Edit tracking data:
#####

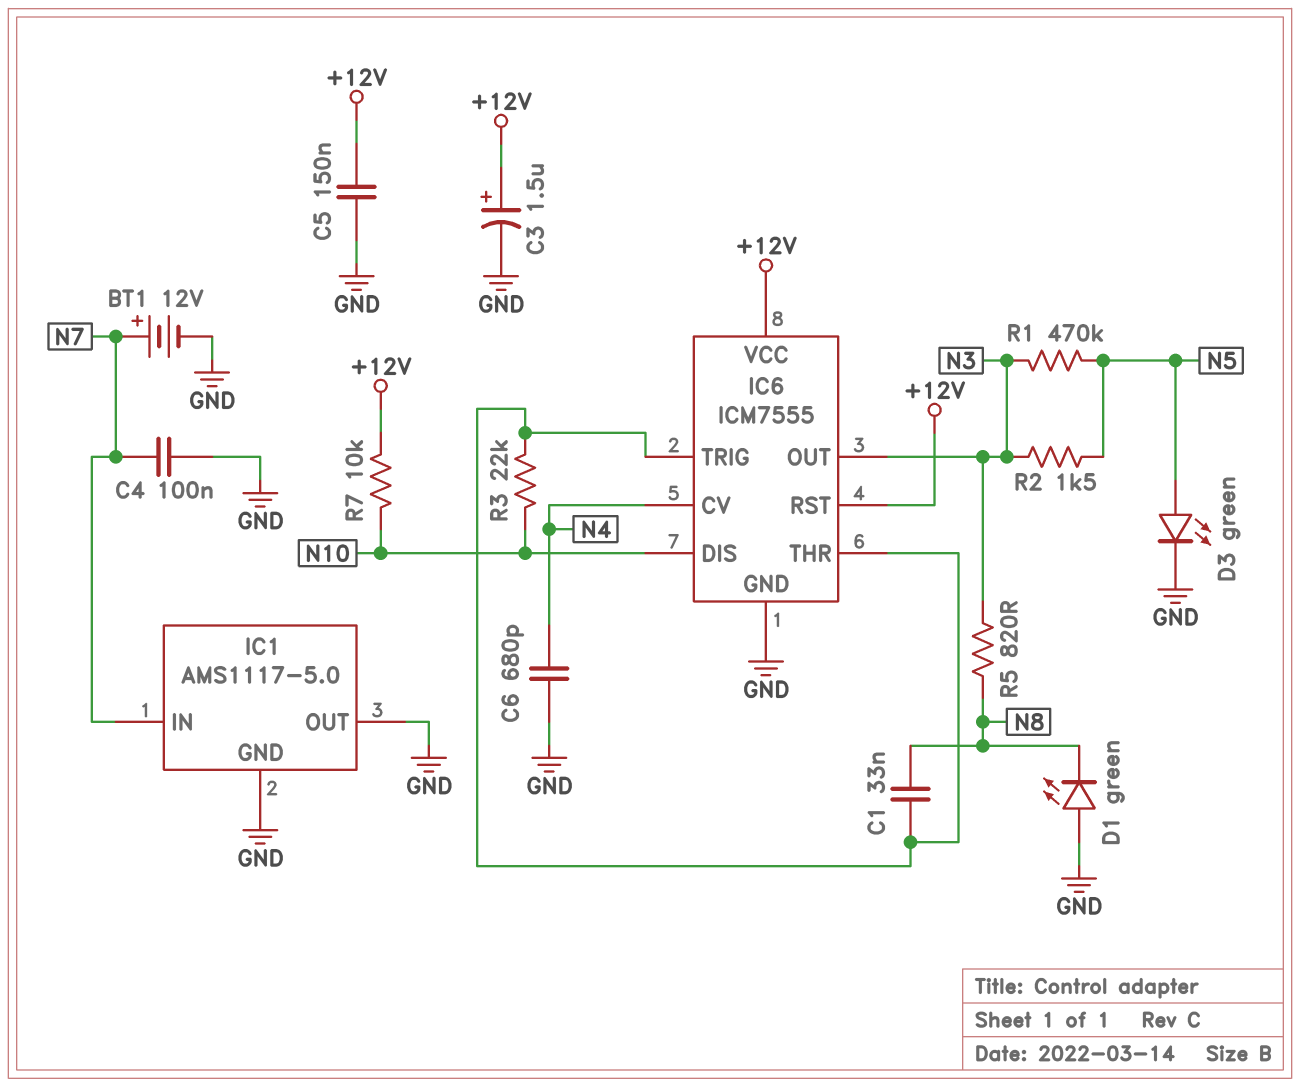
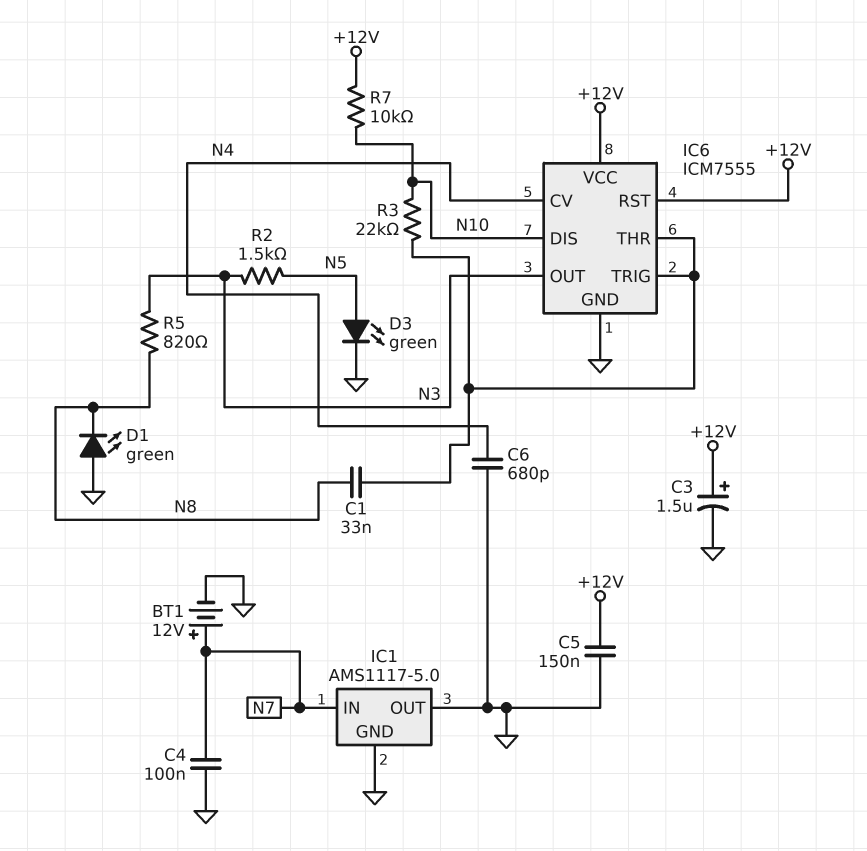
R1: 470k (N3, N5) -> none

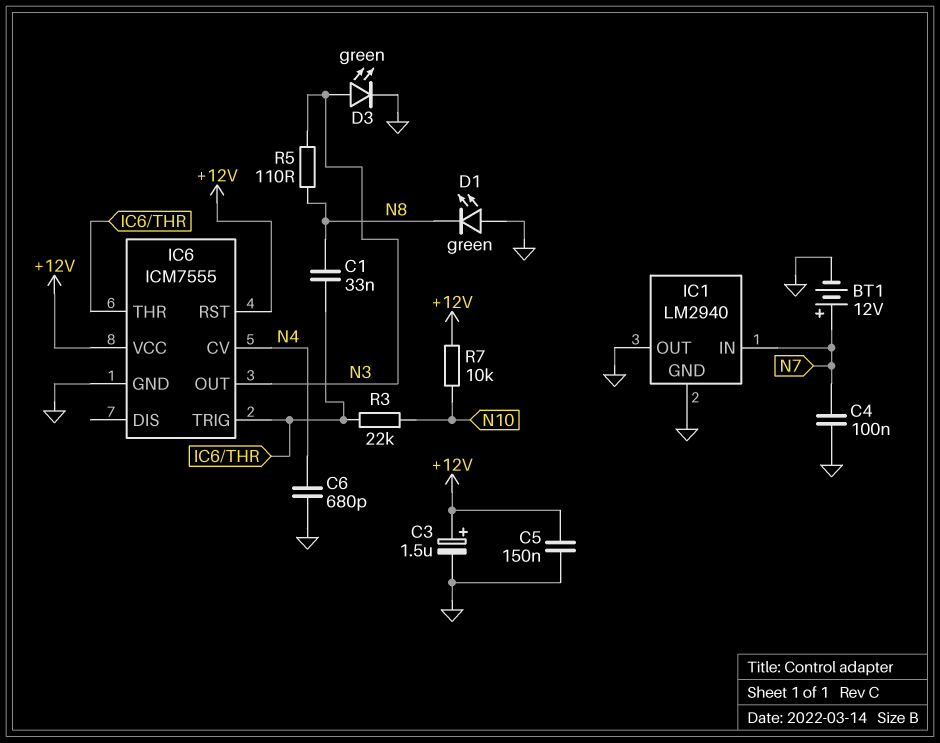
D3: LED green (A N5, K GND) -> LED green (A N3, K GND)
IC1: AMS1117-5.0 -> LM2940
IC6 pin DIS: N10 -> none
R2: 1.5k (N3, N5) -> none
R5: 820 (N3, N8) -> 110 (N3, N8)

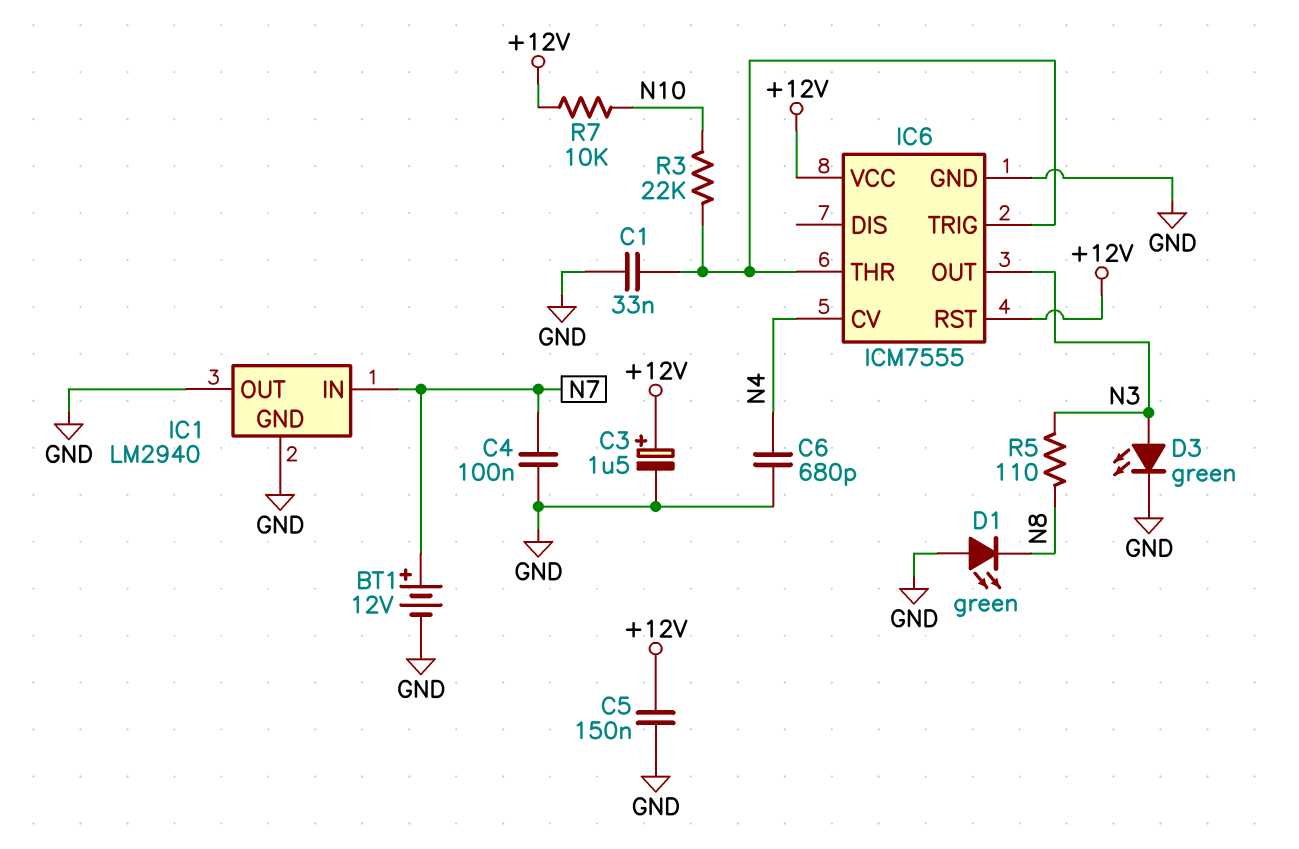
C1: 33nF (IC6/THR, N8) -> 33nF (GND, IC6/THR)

#####

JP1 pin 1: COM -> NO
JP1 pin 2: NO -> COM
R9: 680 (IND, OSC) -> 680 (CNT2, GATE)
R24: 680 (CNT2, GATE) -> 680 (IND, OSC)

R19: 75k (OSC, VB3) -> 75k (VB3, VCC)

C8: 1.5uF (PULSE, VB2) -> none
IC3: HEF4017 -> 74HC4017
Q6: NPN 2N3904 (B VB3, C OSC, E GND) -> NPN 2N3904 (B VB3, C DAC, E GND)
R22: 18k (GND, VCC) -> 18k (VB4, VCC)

#####

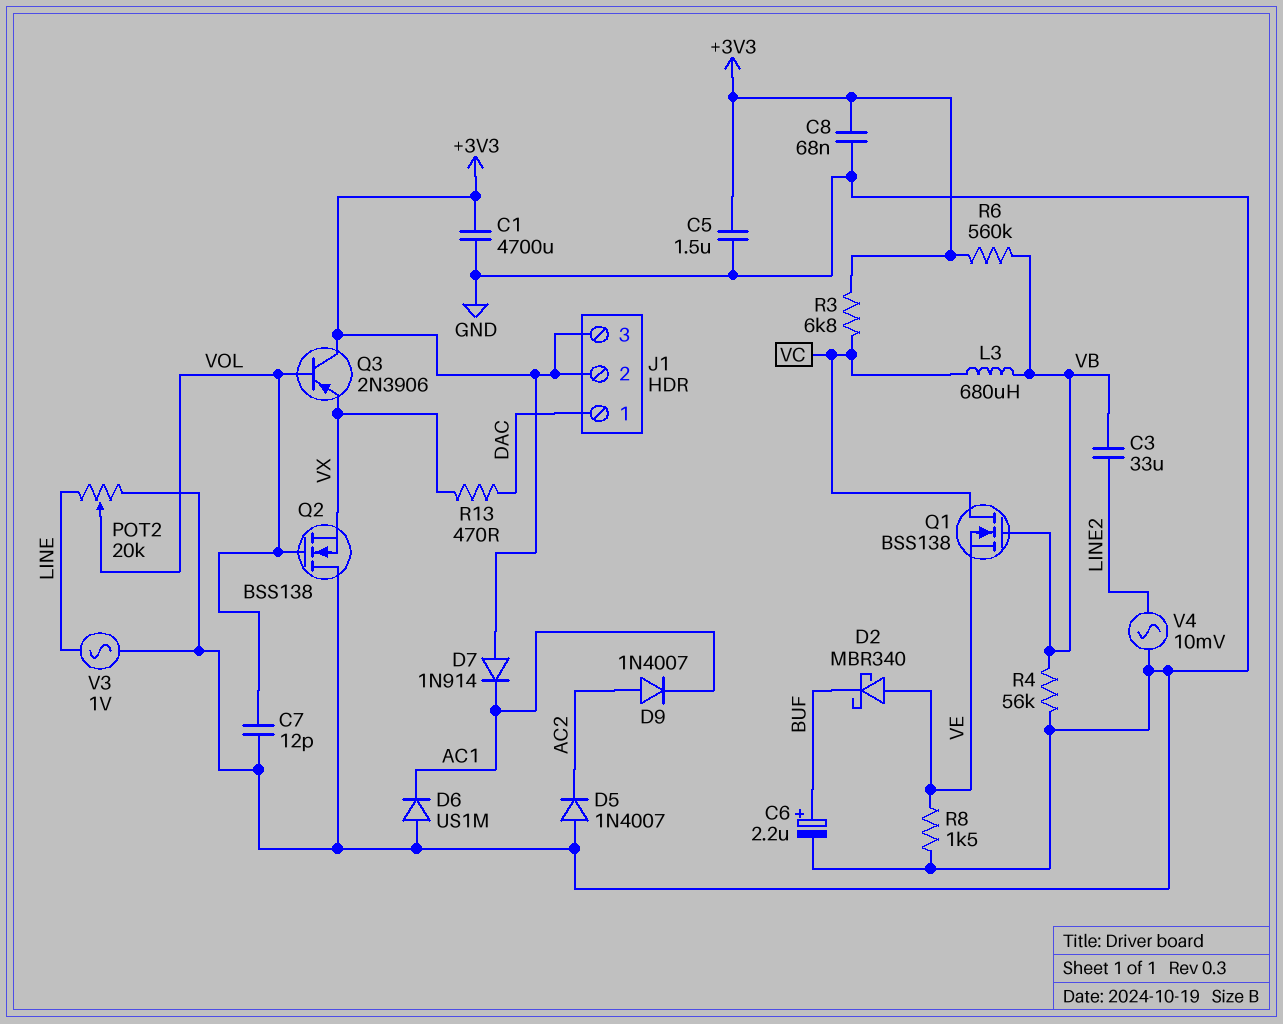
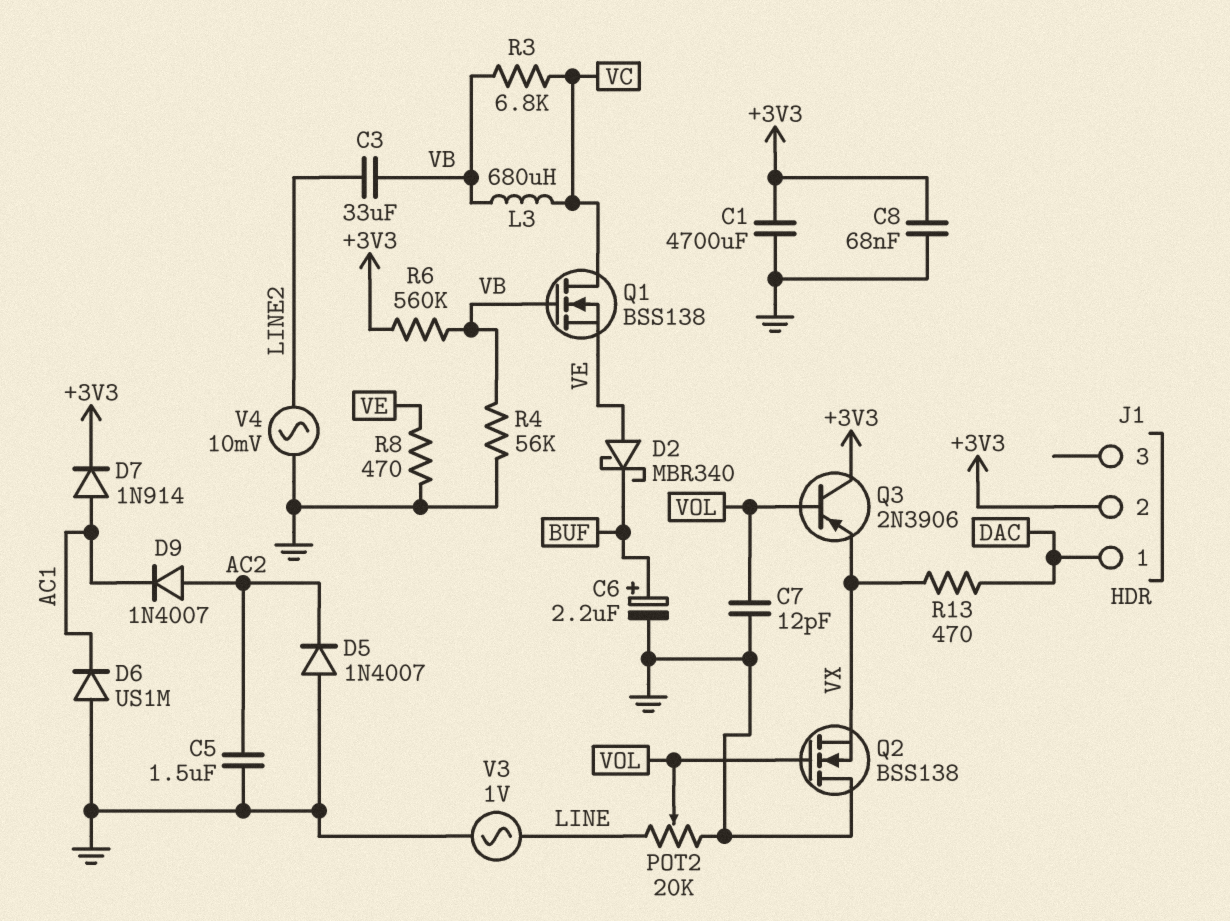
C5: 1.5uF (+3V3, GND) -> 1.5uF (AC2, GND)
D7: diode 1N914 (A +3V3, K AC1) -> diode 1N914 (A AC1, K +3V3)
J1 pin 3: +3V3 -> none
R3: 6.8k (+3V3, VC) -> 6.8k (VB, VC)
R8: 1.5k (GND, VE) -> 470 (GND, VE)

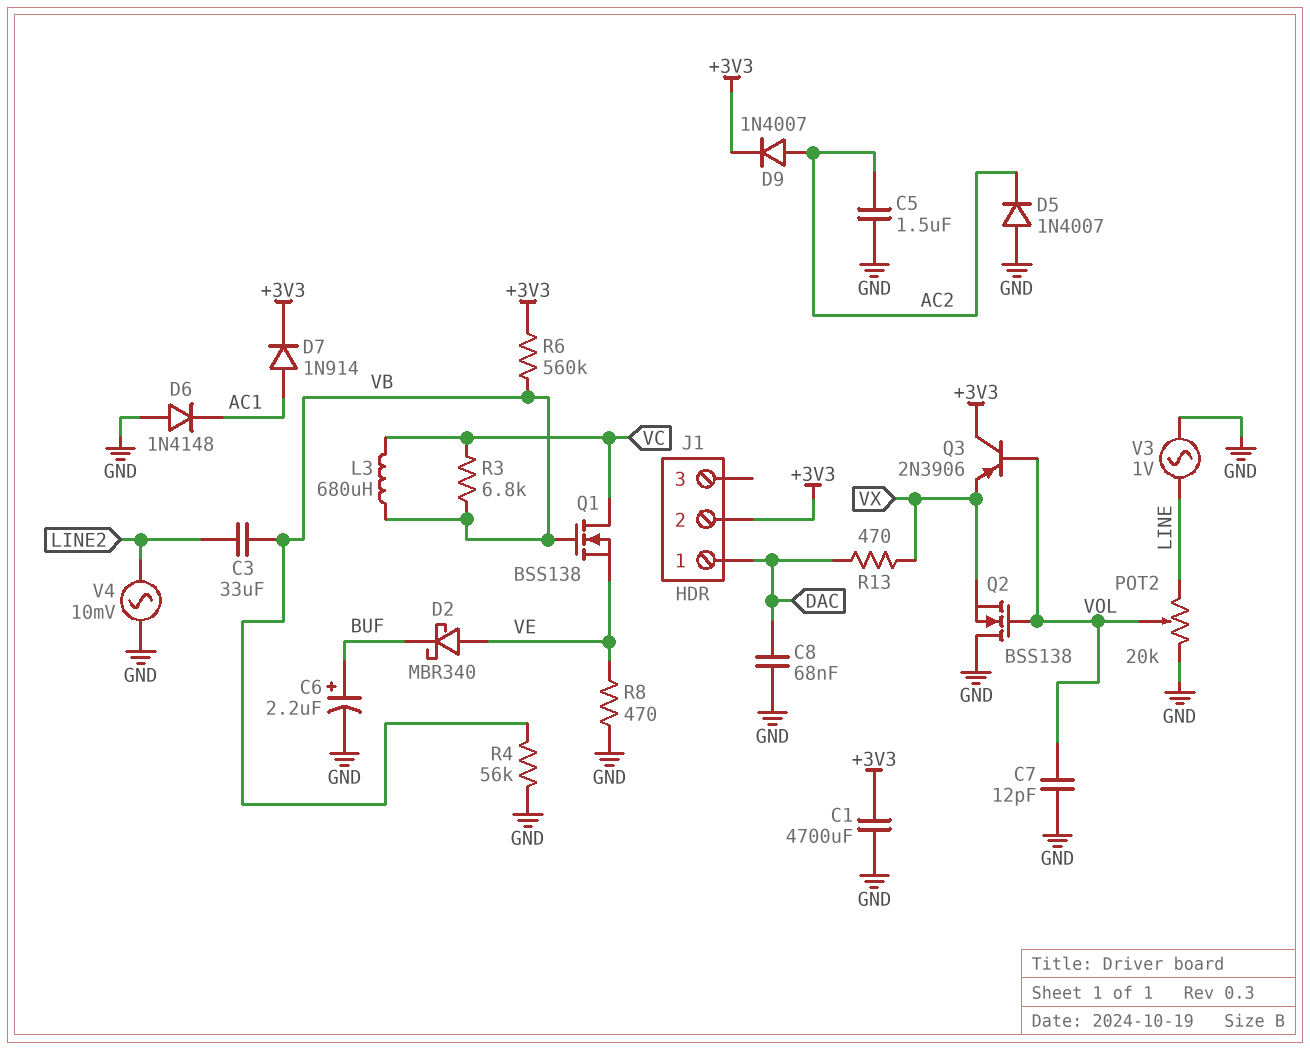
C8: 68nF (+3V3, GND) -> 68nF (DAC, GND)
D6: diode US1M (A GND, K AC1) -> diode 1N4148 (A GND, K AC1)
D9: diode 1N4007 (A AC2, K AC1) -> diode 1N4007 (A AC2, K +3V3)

#####

Try it:
Set the pictures aside and reproduce exactly the lines above, from the line holding "D3: LED green" through the line holding "C1: 33nF (IC6/THR, N8) -> 33nF (GND, IC6/THR)", both included, with nothing else.

Expected answer:
D3: LED green (A N5, K GND) -> LED green (A N3, K GND)
IC1: AMS1117-5.0 -> LM2940
IC6 pin DIS: N10 -> none
R2: 1.5k (N3, N5) -> none
R5: 820 (N3, N8) -> 110 (N3, N8)

C1: 33nF (IC6/THR, N8) -> 33nF (GND, IC6/THR)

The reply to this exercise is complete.